| Assignment |
Give back the full listing exactly, setting the pictures aside.

| Supplied records |
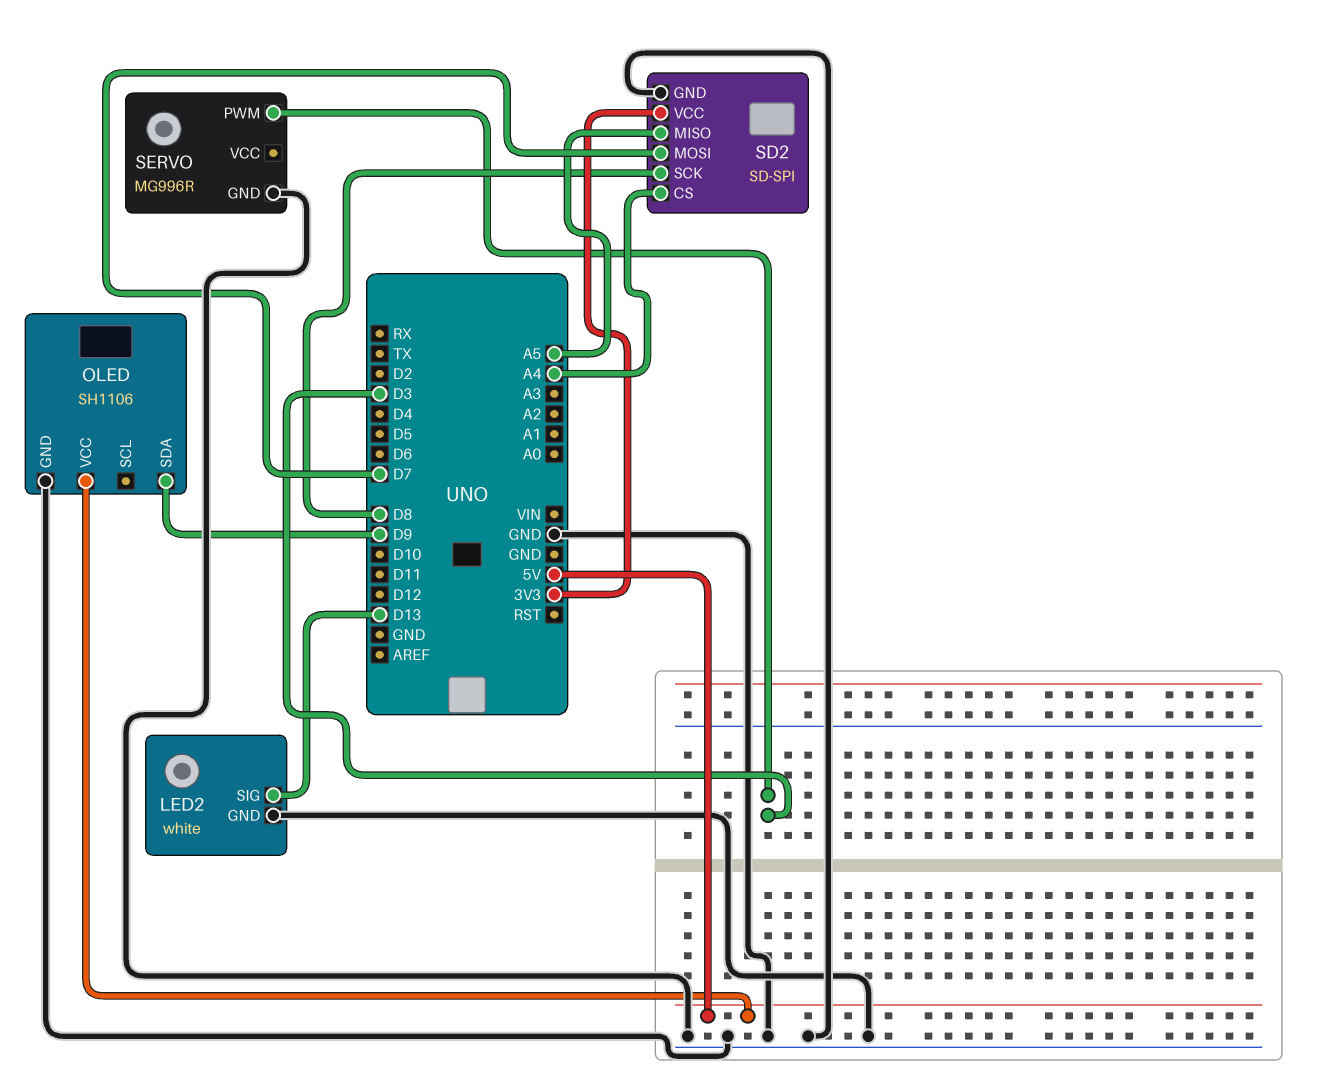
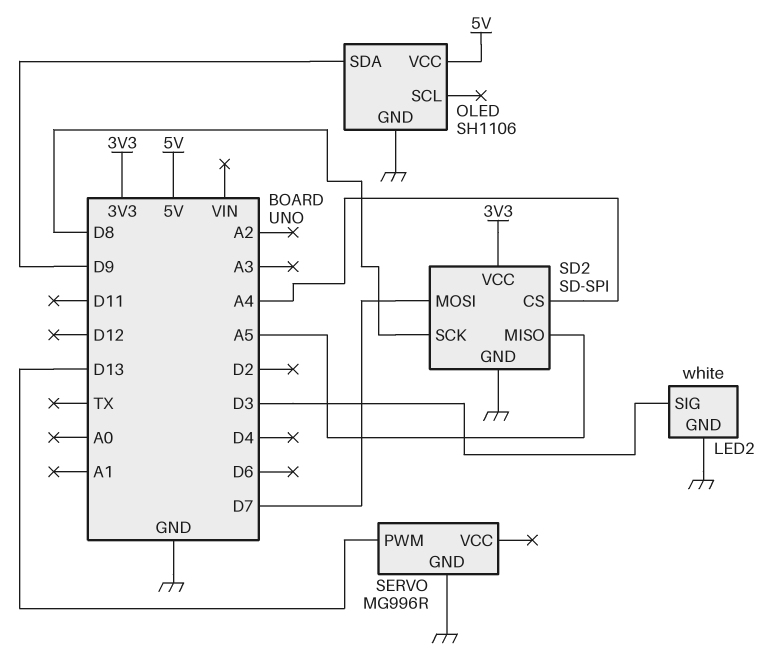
LED2 pin SIG: D13 -> D3
SERVO pin PWM: D3 -> D13

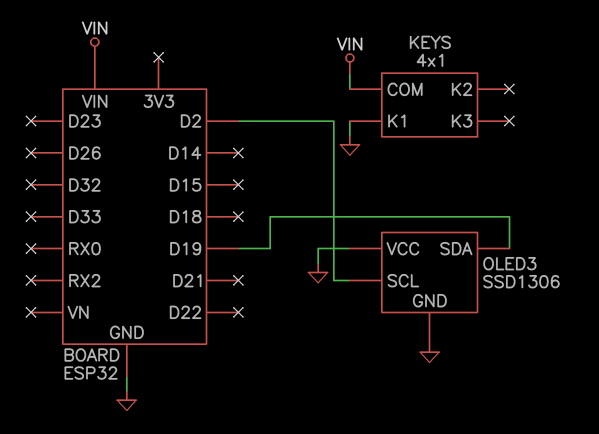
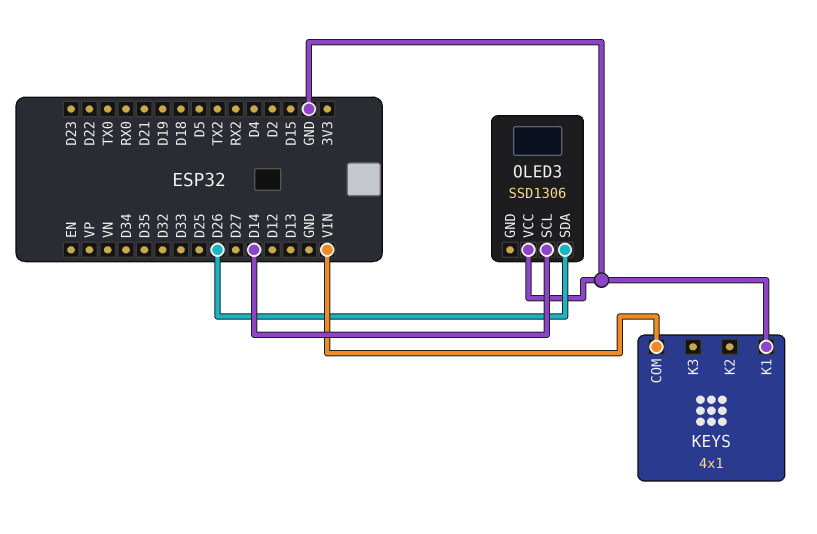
OLED3 pin GND: GND -> none
OLED3 pin SCL: D2 -> D14
OLED3 pin SDA: D19 -> D26

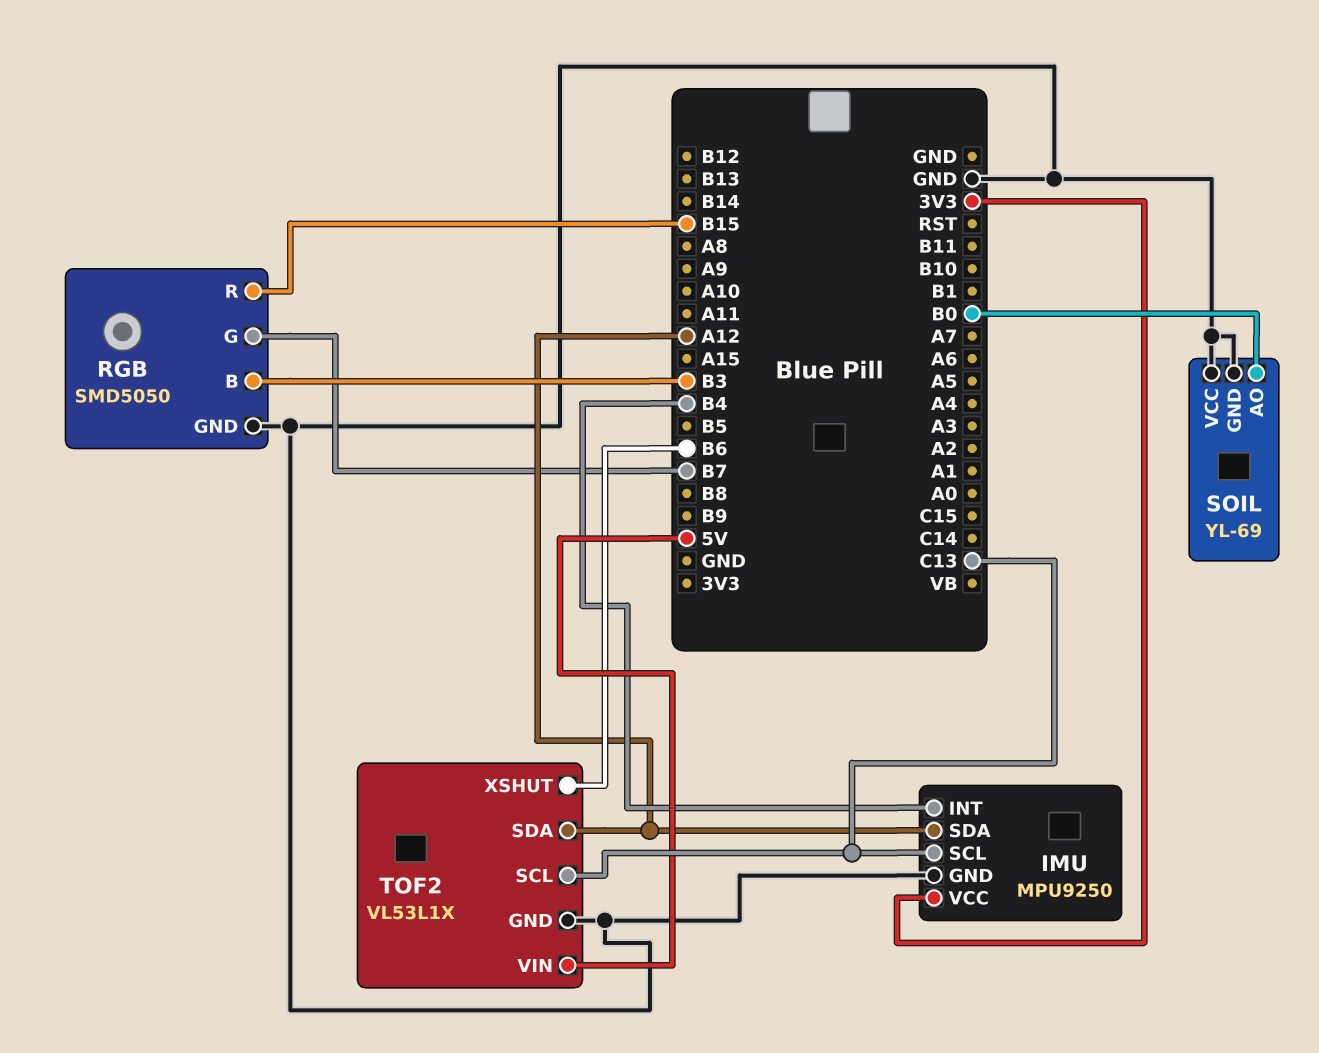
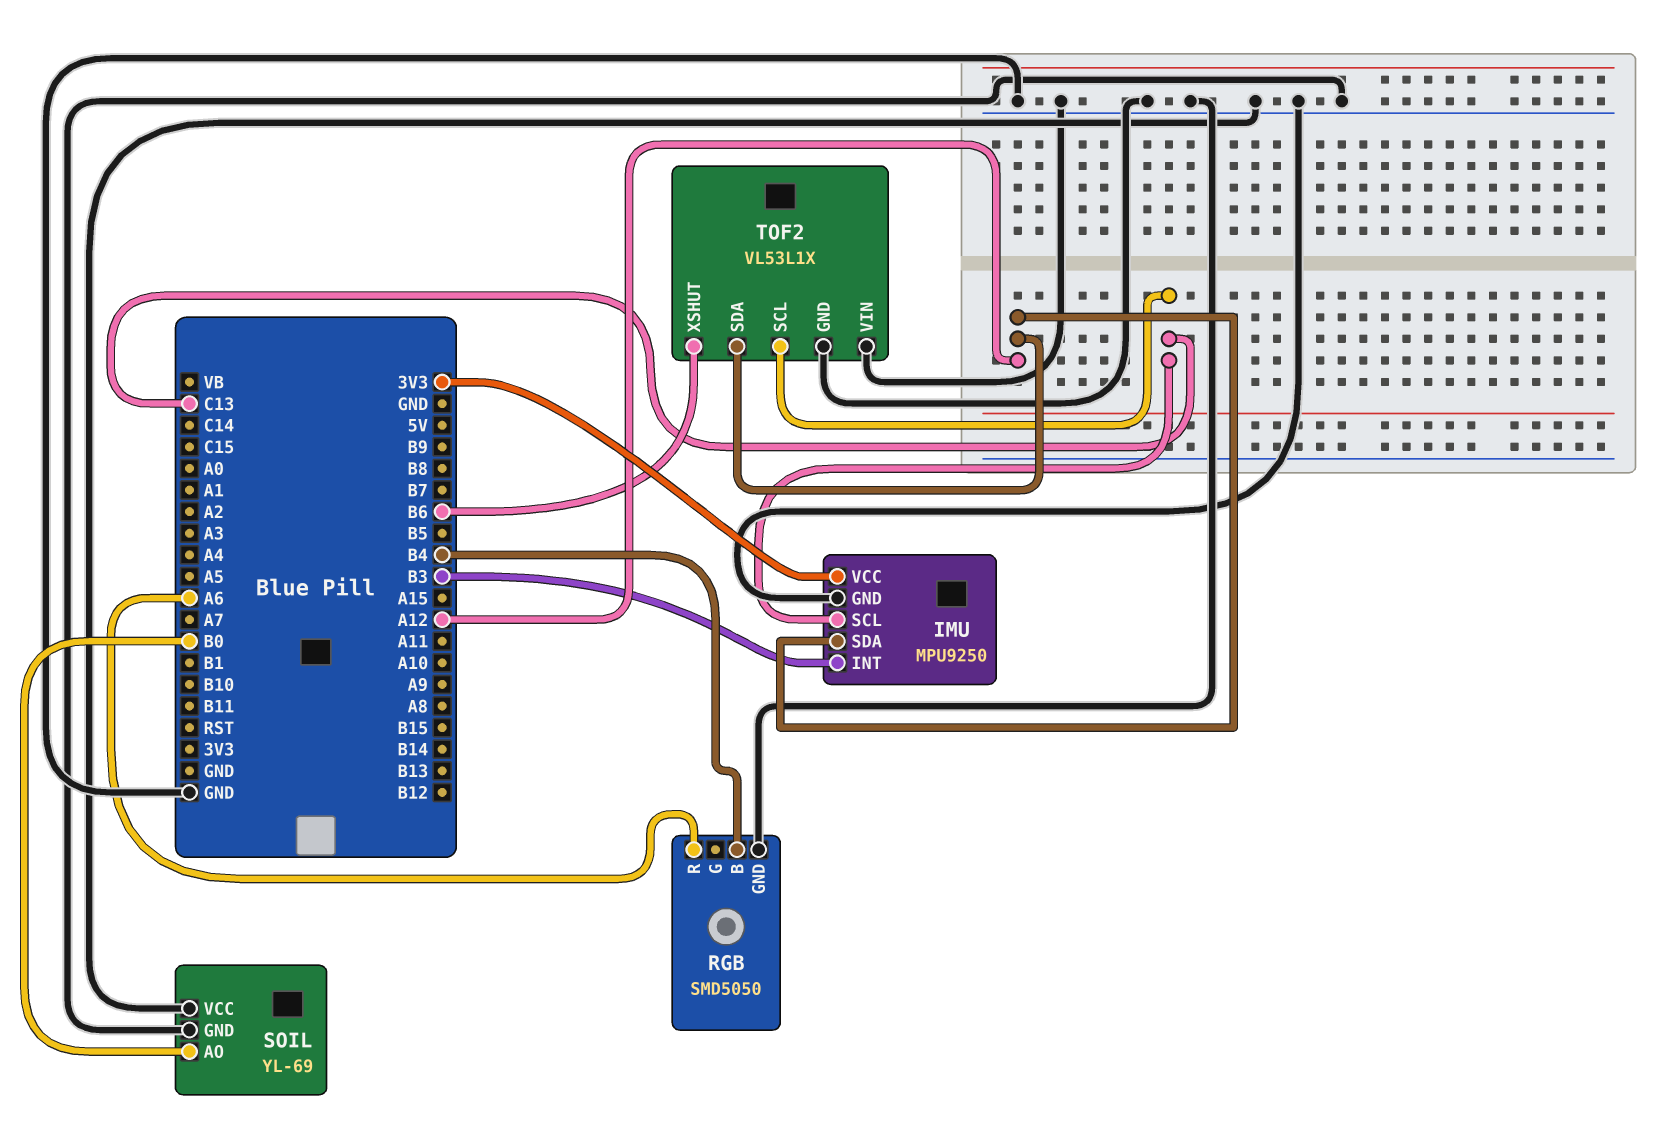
IMU pin INT: B4 -> B3
RGB pin B: B3 -> B4
RGB pin G: B7 -> none
RGB pin R: B15 -> A6
TOF2 pin VIN: 5V -> GND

| Solution for this exercise |
LED2 pin SIG: D13 -> D3
SERVO pin PWM: D3 -> D13

OLED3 pin GND: GND -> none
OLED3 pin SCL: D2 -> D14
OLED3 pin SDA: D19 -> D26

IMU pin INT: B4 -> B3
RGB pin B: B3 -> B4
RGB pin G: B7 -> none
RGB pin R: B15 -> A6
TOF2 pin VIN: 5V -> GND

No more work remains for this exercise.